● **Your objective**:
Please retype the data in full and exactly; the pictures are not part of the copy.

+++

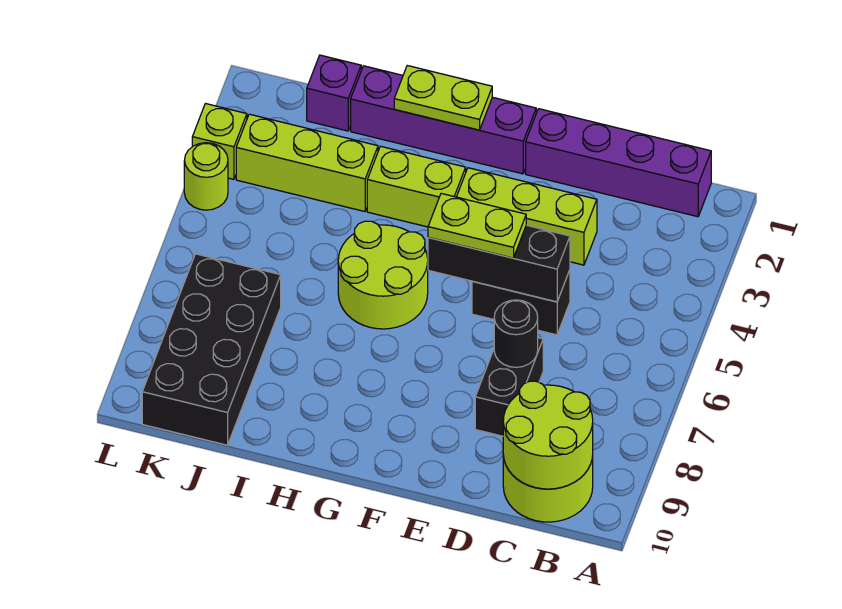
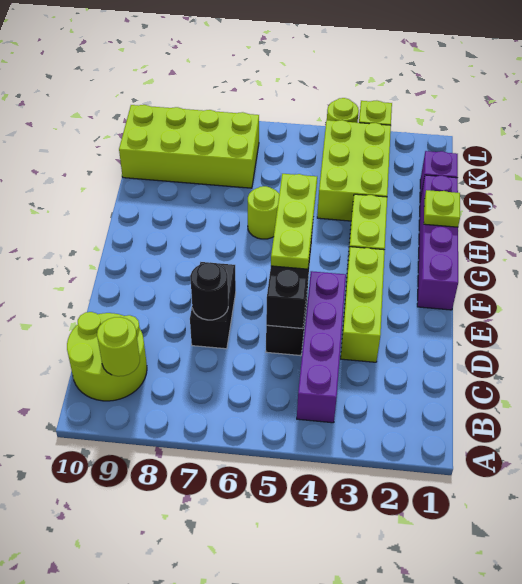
purple 1x4 brick [526,109,711,217] -> purple 1x4 brick moved to [297,271,346,423]
lime 2x2 round brick [503,381,593,489] -> lime 1x1 round brick [97,317,140,376]
black 1x2 brick [475,338,543,436] -> black 1x2 brick turned to [190,262,236,349]
lime 1x2 plate [428,194,526,258] -> lime 1x3 plate [271,174,317,269]
lime 1x2 plate [394,66,492,130] -> lime 1x1 plate [424,190,460,227]
lime 2x2 round brick [338,221,428,329] -> lime 1x1 round brick [248,186,279,239]
lime 1x3 brick [236,114,378,212] -> lime 2x3 brick [317,120,391,221]
black 2x4 brick [142,254,281,445] -> lime 2x4 brick [119,105,259,188]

+++

● **Task output**:
purple 1x4 brick [526,109,711,217] -> purple 1x4 brick moved to [297,271,346,423]
lime 2x2 round brick [503,381,593,489] -> lime 1x1 round brick [97,317,140,376]
black 1x2 brick [475,338,543,436] -> black 1x2 brick turned to [190,262,236,349]
lime 1x2 plate [428,194,526,258] -> lime 1x3 plate [271,174,317,269]
lime 1x2 plate [394,66,492,130] -> lime 1x1 plate [424,190,460,227]
lime 2x2 round brick [338,221,428,329] -> lime 1x1 round brick [248,186,279,239]
lime 1x3 brick [236,114,378,212] -> lime 2x3 brick [317,120,391,221]
black 2x4 brick [142,254,281,445] -> lime 2x4 brick [119,105,259,188]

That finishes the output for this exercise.